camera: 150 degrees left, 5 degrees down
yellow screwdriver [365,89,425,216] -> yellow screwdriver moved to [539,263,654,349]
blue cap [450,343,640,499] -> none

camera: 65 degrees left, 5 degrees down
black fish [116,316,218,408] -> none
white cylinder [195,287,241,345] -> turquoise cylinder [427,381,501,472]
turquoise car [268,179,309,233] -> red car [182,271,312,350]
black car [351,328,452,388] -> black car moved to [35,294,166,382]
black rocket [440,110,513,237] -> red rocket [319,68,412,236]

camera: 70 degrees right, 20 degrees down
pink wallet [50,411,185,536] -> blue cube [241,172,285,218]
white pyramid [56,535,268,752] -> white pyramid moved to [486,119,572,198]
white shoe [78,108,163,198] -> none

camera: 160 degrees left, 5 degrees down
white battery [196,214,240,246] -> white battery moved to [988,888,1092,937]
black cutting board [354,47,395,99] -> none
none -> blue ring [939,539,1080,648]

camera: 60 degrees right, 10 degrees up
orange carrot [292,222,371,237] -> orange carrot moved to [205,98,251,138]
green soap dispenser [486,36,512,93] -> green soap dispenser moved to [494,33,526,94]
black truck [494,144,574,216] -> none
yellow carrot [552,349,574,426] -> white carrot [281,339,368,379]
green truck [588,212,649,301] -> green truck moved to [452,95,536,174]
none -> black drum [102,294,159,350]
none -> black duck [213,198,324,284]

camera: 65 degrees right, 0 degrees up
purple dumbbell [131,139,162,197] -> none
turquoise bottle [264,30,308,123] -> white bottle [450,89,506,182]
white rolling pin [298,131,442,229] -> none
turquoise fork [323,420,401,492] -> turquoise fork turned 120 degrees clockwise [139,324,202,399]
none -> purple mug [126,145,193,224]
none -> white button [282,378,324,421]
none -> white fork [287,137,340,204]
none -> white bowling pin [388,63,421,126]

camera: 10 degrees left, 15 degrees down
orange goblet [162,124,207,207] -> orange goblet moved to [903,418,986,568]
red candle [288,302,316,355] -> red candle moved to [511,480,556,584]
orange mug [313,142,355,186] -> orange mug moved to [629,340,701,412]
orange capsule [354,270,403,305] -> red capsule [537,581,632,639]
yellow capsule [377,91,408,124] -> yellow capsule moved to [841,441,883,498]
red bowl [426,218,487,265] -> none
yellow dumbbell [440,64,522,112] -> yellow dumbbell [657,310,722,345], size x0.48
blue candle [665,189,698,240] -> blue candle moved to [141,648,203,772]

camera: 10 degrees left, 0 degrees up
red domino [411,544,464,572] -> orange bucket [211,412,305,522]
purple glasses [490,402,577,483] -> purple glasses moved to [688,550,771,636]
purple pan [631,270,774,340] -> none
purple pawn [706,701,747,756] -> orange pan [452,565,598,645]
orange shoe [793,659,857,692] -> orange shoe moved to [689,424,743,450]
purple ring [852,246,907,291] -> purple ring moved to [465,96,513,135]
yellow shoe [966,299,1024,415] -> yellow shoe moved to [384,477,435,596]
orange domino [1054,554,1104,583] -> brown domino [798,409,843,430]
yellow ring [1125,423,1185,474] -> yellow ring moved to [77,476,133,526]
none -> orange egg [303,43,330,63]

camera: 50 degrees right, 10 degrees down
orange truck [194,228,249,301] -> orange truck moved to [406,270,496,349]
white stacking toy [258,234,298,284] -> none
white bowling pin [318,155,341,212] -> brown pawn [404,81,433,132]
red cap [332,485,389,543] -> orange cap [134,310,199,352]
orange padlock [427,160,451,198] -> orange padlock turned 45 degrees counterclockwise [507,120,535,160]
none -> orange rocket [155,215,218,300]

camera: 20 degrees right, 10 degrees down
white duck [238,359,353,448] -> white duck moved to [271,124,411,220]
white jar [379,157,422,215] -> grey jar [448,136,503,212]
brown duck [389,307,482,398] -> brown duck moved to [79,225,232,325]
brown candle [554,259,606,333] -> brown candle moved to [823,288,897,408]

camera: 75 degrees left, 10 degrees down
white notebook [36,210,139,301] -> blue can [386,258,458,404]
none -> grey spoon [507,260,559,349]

--*--

> **Exercise requirements**
Your answer should consist of the lines from the line with "yellow dumbbell [440,64,522,112]" to the line with "purple ring [852,246,907,291]" above, repeated exactly, both ends included.

> **Result of the exercise**
yellow dumbbell [440,64,522,112] -> yellow dumbbell [657,310,722,345], size x0.48
blue candle [665,189,698,240] -> blue candle moved to [141,648,203,772]

camera: 10 degrees left, 0 degrees up
red domino [411,544,464,572] -> orange bucket [211,412,305,522]
purple glasses [490,402,577,483] -> purple glasses moved to [688,550,771,636]
purple pan [631,270,774,340] -> none
purple pawn [706,701,747,756] -> orange pan [452,565,598,645]
orange shoe [793,659,857,692] -> orange shoe moved to [689,424,743,450]
purple ring [852,246,907,291] -> purple ring moved to [465,96,513,135]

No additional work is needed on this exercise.